▶ _DIRECTIONS_
Using the data below, copy every line that contains the word "rotated".

(Object displacement listings)

+ + + + +

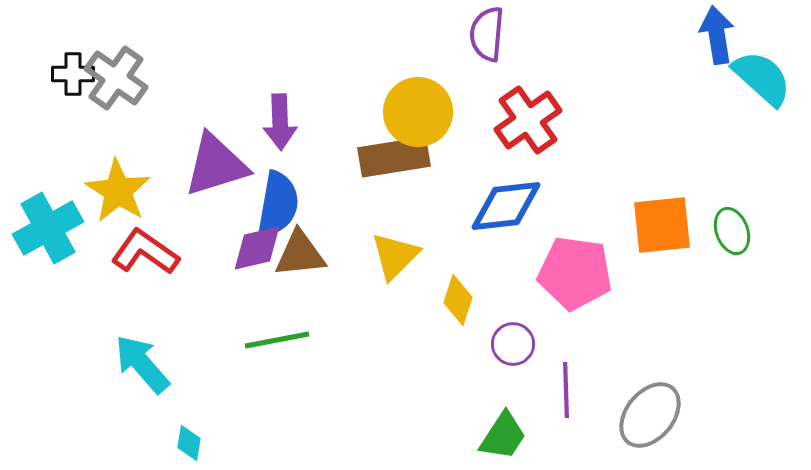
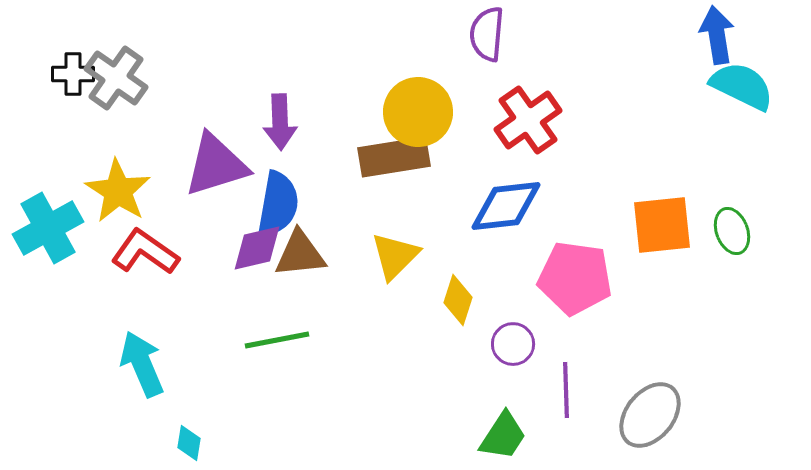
cyan semicircle: moved 20 px left, 8 px down; rotated 16 degrees counterclockwise
pink pentagon: moved 5 px down
cyan arrow: rotated 18 degrees clockwise
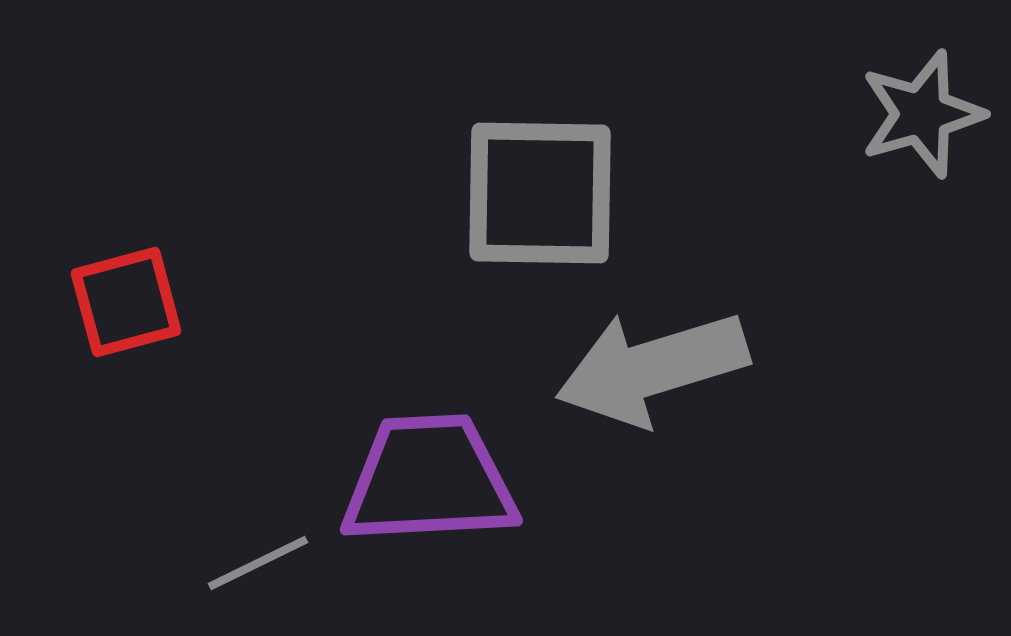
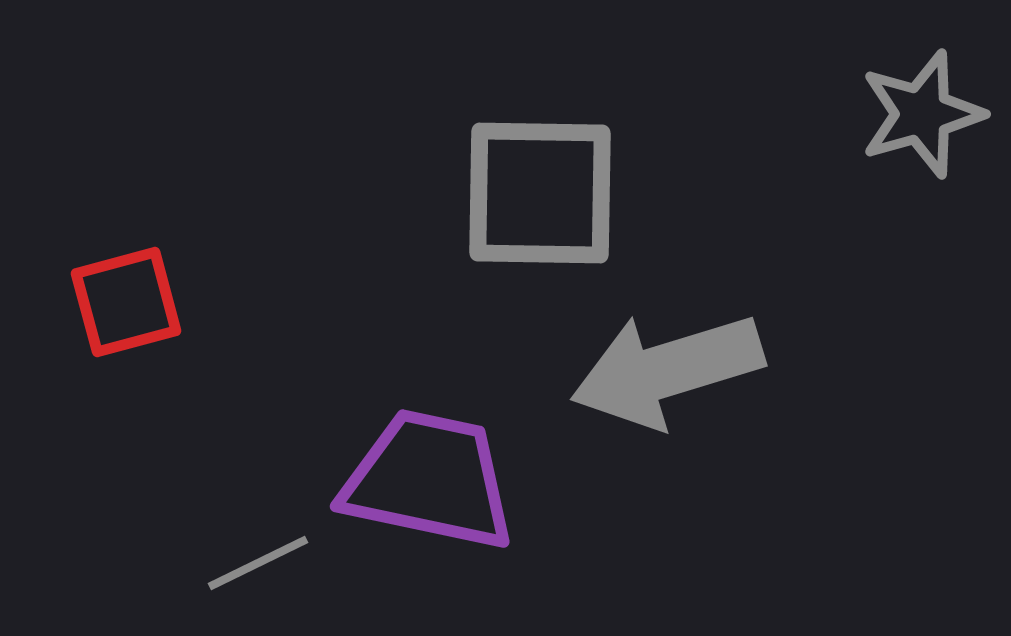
gray arrow: moved 15 px right, 2 px down
purple trapezoid: rotated 15 degrees clockwise
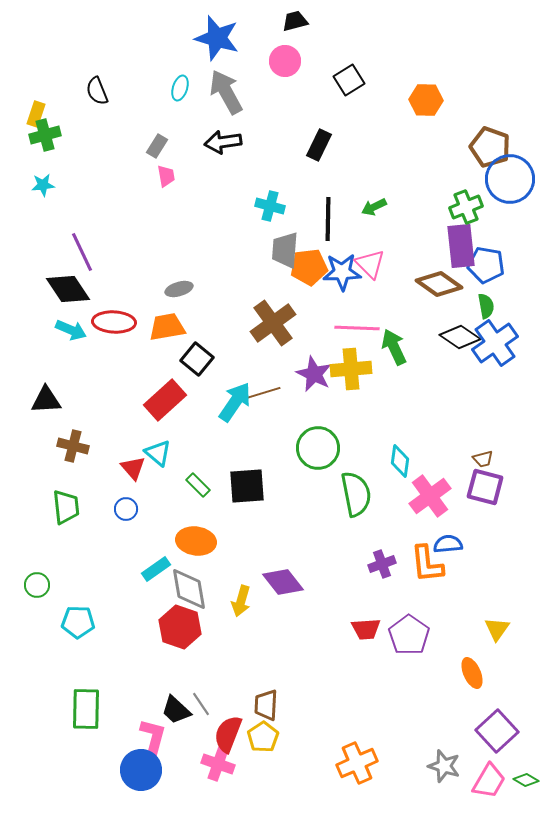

+ + + + +

▶ _EXERCISE OUTPUT_
cyan semicircle: moved 20 px left, 8 px down; rotated 16 degrees counterclockwise
cyan arrow: rotated 18 degrees clockwise
purple trapezoid: rotated 15 degrees clockwise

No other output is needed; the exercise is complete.